Below are records; count the lines in them that hold "yellow" and give only the count.
(Data to use)
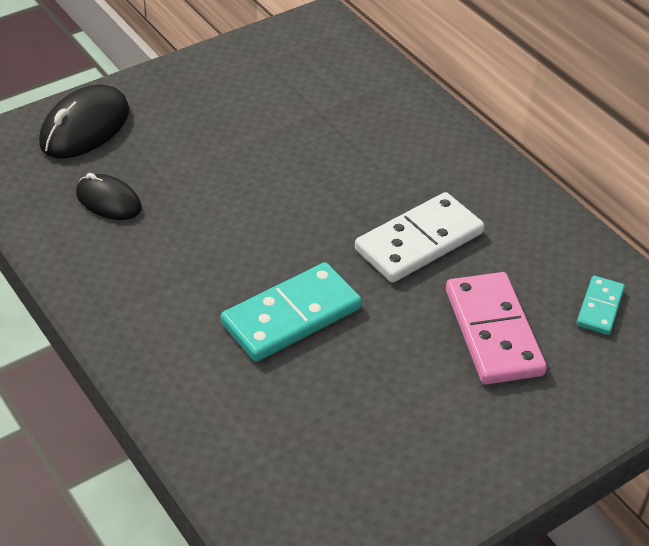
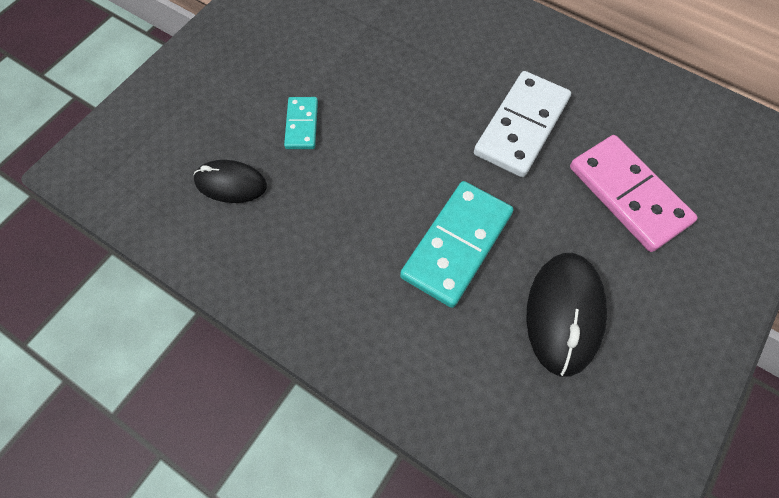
camera: 20 degrees left, 20 degrees up
(85, 128) = (168, 111): black mouse -> black mouse (564, 314)
(600, 307) = (695, 138): turquoise domino -> turquoise domino (302, 125)

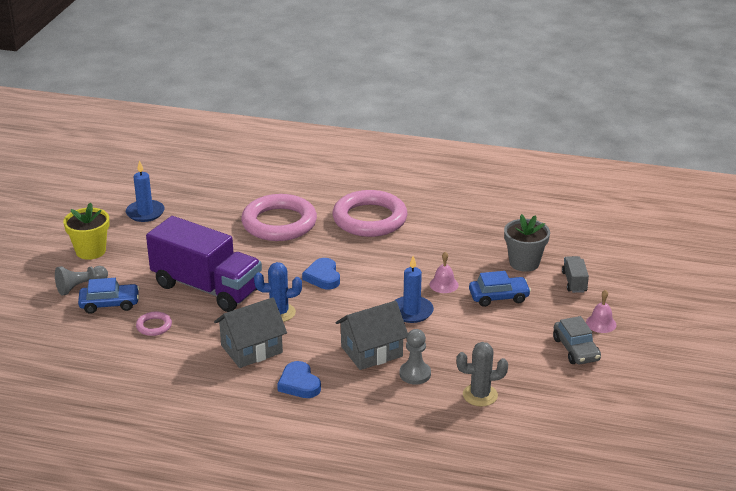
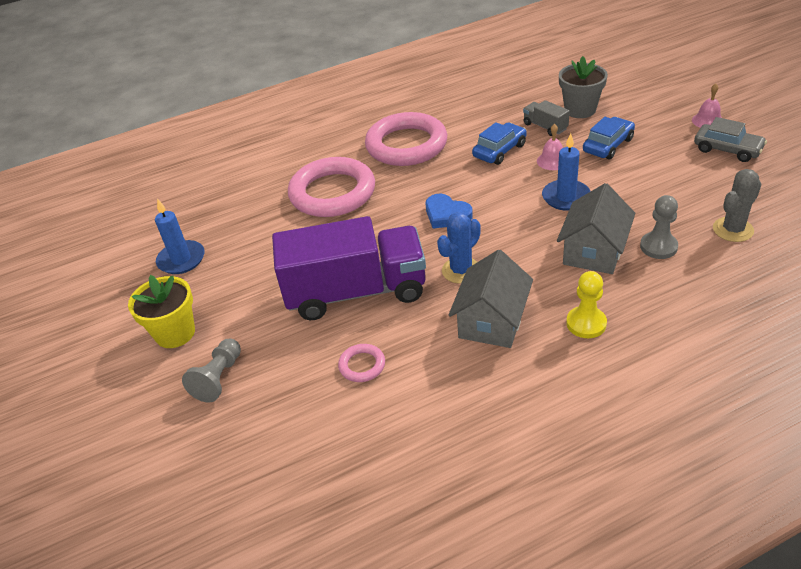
camera: 35 degrees left, 10 degrees up
(109, 304) = (279, 375): blue car -> blue car (499, 150)
(299, 384) = (586, 323): blue heart -> yellow pawn
(574, 282) = (637, 103): grey truck -> grey truck (545, 127)

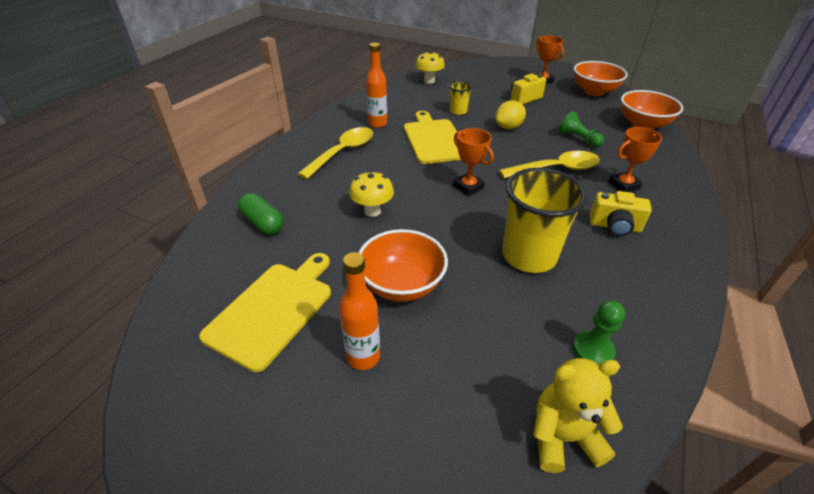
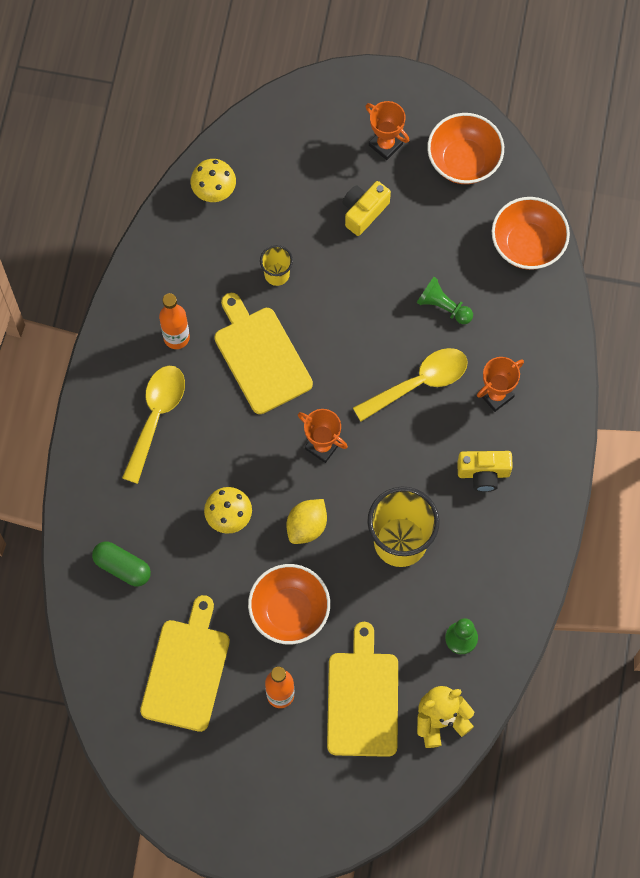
camera: 15 degrees left, 30 degrees up
(461, 385) = (363, 699): none -> yellow cutting board
(508, 127) = (351, 300): yellow lemon -> yellow lemon (307, 526)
(End Data to use)
Response – 3